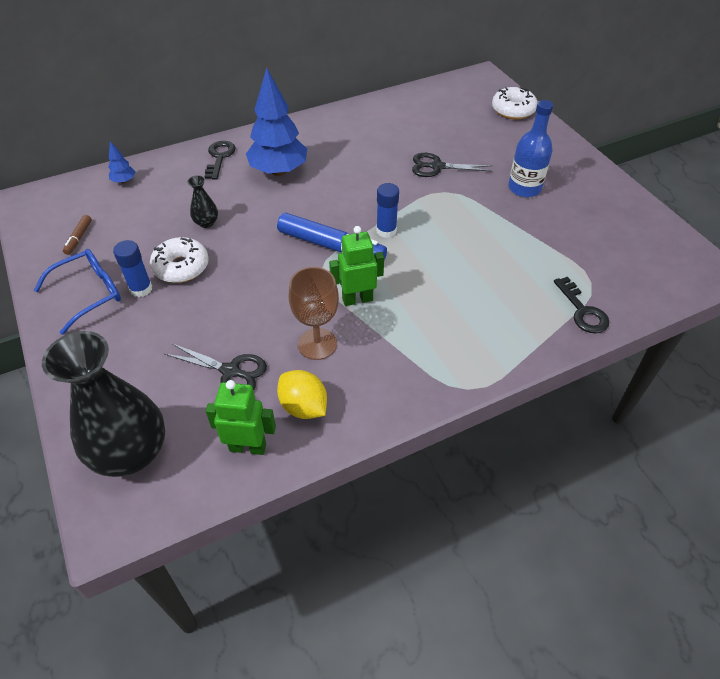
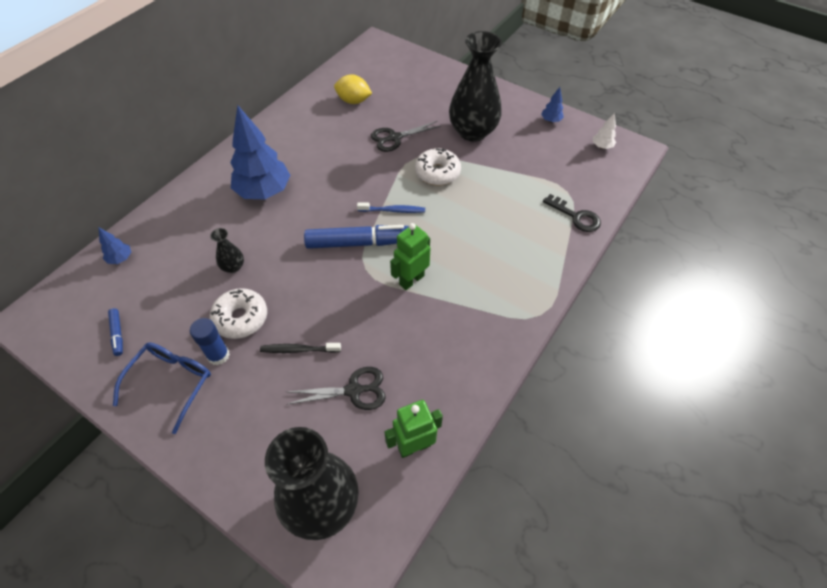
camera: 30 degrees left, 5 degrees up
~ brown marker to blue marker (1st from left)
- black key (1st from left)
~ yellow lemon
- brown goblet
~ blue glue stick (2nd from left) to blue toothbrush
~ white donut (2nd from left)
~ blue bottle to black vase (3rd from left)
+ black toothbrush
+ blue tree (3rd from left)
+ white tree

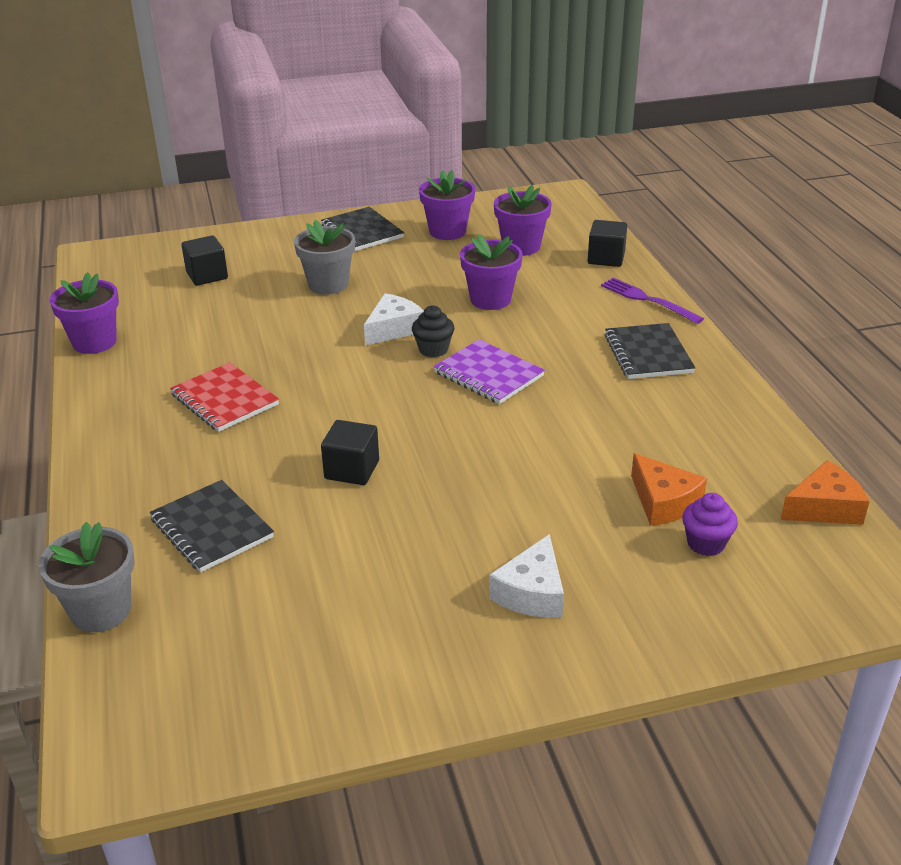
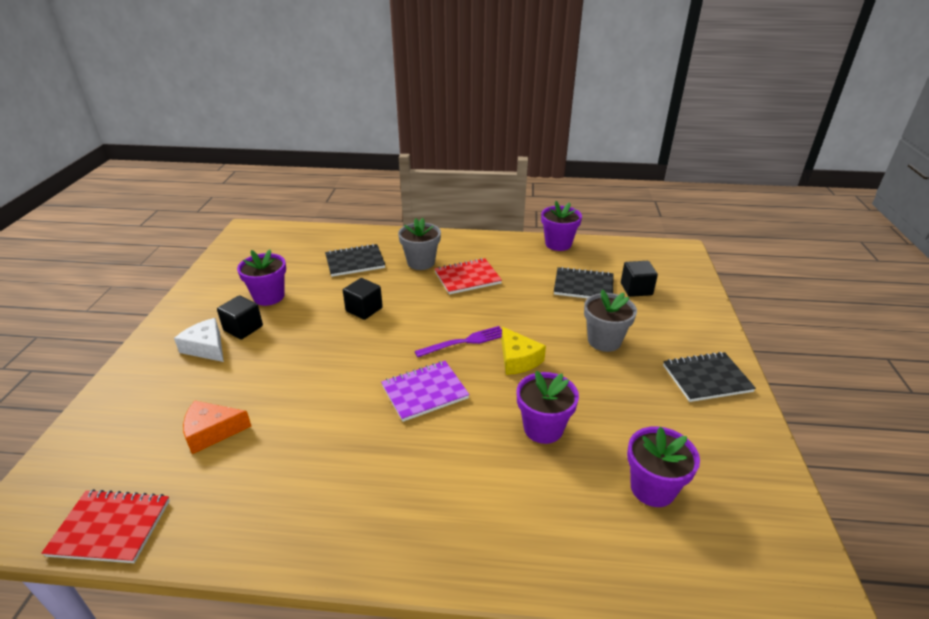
camera: 110 degrees right, 0 degrees up
~ grey flower pot (1st from left)
~ white cheese (1st from left) to yellow cheese
- black cupcake
~ purple flower pot (2nd from left in the first image) to purple flower pot (1st from left)
~ black cube (3rd from left in the first image) to black cube (1st from left)
~ purple fork
~ black notebook (3rd from left in the first image) to black notebook (2nd from left)
- purple cupcake
~ orange cheese (2nd from left) to red notebook (1st from left)

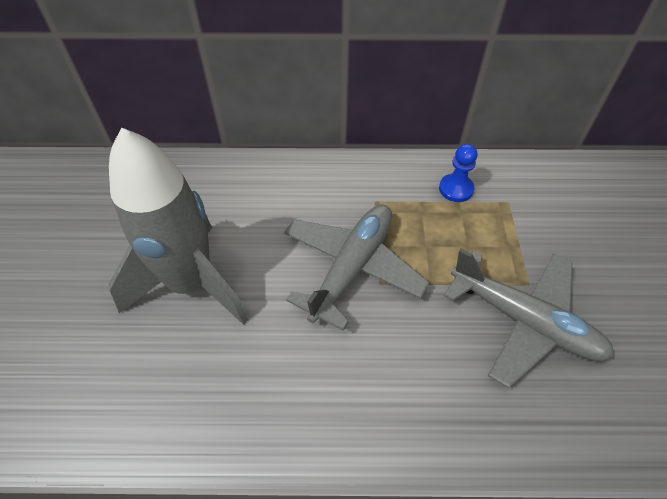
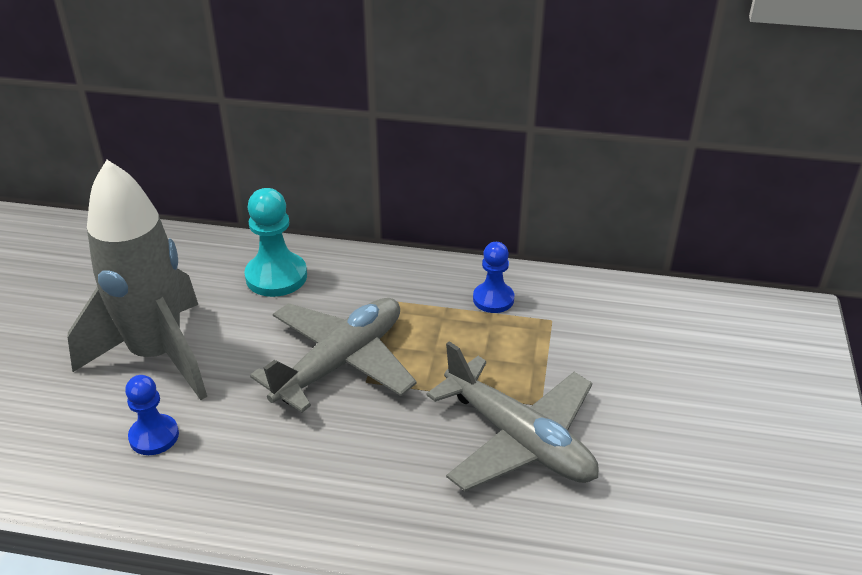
camera: 10 degrees right, 15 degrees down
+ blue pawn (1st from left)
+ turquoise pawn

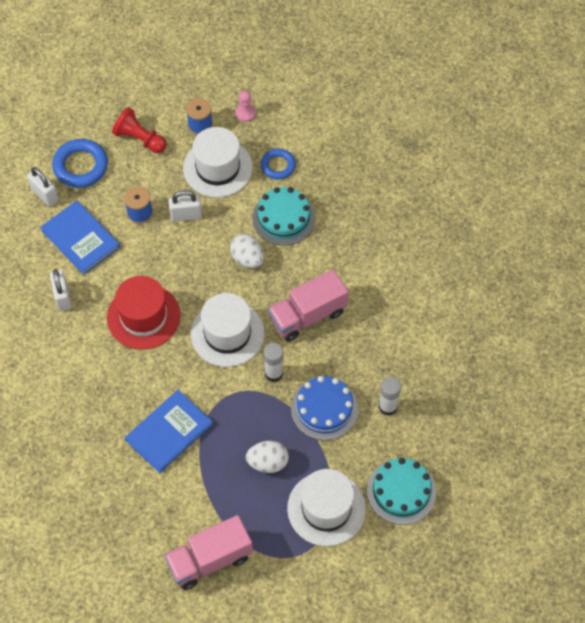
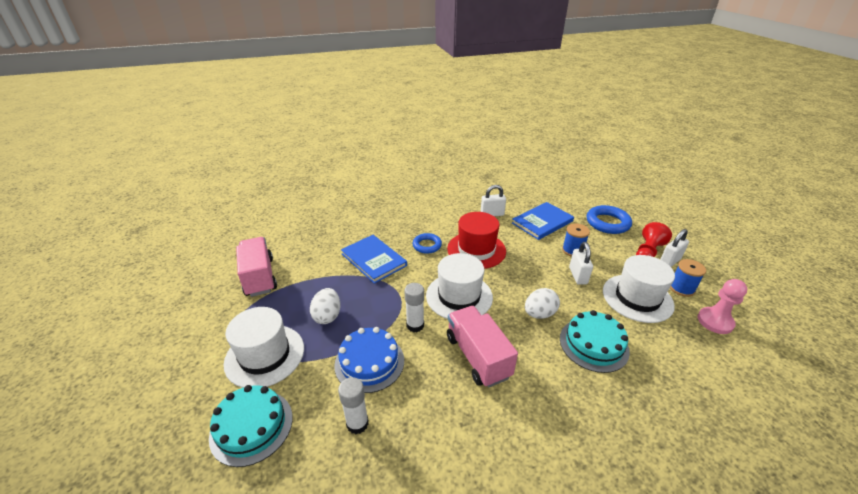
camera: 95 degrees right, 25 degrees down
~ white padlock (1st from left in the first image) to white padlock (3rd from left)
~ pink pawn x1.52
~ blue ring (2nd from left in the first image) to blue ring (1st from left)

*Your task:* Look over the listing above. Pick out and copy every line that includes "brown".

*Written reply:*
~ brown marker to blue marker (1st from left)
- brown goblet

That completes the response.